Record extracts: Begin
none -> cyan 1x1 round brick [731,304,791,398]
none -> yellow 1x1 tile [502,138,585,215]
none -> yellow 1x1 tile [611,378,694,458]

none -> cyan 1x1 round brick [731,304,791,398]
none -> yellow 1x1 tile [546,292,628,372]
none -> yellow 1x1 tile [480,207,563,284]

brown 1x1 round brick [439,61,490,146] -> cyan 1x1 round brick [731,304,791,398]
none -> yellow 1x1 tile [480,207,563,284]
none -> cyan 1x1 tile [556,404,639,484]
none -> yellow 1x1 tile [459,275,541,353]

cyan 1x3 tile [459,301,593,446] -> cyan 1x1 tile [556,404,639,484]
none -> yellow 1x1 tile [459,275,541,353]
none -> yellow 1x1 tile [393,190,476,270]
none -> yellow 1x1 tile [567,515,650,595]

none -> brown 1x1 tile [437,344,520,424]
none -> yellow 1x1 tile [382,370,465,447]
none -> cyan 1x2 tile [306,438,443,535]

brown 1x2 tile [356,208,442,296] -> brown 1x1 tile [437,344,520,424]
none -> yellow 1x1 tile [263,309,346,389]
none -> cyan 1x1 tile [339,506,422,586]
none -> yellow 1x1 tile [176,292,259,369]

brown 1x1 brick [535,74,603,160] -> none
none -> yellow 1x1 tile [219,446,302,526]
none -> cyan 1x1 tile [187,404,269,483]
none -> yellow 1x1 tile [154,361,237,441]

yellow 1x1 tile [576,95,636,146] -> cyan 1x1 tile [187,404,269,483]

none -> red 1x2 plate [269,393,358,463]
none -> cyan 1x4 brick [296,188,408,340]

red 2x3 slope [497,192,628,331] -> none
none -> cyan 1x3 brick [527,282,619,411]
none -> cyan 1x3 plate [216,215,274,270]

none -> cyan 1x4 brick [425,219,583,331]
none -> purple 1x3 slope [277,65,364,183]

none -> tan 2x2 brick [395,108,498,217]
Record extracts: End
## Exercise prompt
Look through the material above for the string "brown" and copy each line that has it.

## Final answer
brown 1x1 round brick [439,61,490,146] -> cyan 1x1 round brick [731,304,791,398]
none -> brown 1x1 tile [437,344,520,424]
brown 1x2 tile [356,208,442,296] -> brown 1x1 tile [437,344,520,424]
brown 1x1 brick [535,74,603,160] -> none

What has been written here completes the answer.